## Task to carry out
Among the entries below, find the line with "none -> tan brick G5 level 1", then quote it and each following line up to and including the line with "orange brick F7:I7", and nothing else.

Stored entries
= Beginning of Section =
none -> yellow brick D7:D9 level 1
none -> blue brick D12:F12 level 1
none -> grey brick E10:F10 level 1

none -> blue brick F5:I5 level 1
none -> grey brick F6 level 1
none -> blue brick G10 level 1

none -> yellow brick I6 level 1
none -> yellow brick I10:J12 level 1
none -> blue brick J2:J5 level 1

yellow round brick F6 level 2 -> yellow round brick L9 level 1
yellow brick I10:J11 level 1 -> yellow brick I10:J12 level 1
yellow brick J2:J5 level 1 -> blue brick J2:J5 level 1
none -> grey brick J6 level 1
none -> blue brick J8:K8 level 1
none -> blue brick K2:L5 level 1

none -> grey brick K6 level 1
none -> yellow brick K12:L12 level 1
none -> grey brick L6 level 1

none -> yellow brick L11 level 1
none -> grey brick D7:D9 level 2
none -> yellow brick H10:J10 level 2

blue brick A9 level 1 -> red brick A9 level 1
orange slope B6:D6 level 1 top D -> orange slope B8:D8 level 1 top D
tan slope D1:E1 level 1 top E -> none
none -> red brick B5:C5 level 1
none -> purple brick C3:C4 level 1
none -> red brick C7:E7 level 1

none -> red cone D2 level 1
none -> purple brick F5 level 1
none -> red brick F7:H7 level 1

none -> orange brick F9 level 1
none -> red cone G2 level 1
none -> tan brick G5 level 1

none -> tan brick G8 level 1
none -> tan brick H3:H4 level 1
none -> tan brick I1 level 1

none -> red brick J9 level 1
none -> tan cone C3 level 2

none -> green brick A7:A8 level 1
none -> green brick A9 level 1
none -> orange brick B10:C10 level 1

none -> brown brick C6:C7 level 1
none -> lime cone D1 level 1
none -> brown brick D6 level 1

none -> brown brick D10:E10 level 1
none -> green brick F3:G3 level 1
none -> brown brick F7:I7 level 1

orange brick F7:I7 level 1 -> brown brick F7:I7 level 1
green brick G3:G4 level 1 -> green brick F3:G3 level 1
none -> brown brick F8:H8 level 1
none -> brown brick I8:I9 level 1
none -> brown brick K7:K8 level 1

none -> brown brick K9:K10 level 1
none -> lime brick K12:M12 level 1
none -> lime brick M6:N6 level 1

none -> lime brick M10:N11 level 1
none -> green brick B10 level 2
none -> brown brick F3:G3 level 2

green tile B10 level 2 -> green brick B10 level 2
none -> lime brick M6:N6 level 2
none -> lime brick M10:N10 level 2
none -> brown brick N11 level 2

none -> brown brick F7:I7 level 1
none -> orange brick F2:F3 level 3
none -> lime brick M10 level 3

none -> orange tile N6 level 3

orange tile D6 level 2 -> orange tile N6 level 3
= End of Section =
## Exercise result
none -> tan brick G5 level 1

none -> tan brick G8 level 1
none -> tan brick H3:H4 level 1
none -> tan brick I1 level 1

none -> red brick J9 level 1
none -> tan cone C3 level 2

none -> green brick A7:A8 level 1
none -> green brick A9 level 1
none -> orange brick B10:C10 level 1

none -> brown brick C6:C7 level 1
none -> lime cone D1 level 1
none -> brown brick D6 level 1

none -> brown brick D10:E10 level 1
none -> green brick F3:G3 level 1
none -> brown brick F7:I7 level 1

orange brick F7:I7 level 1 -> brown brick F7:I7 level 1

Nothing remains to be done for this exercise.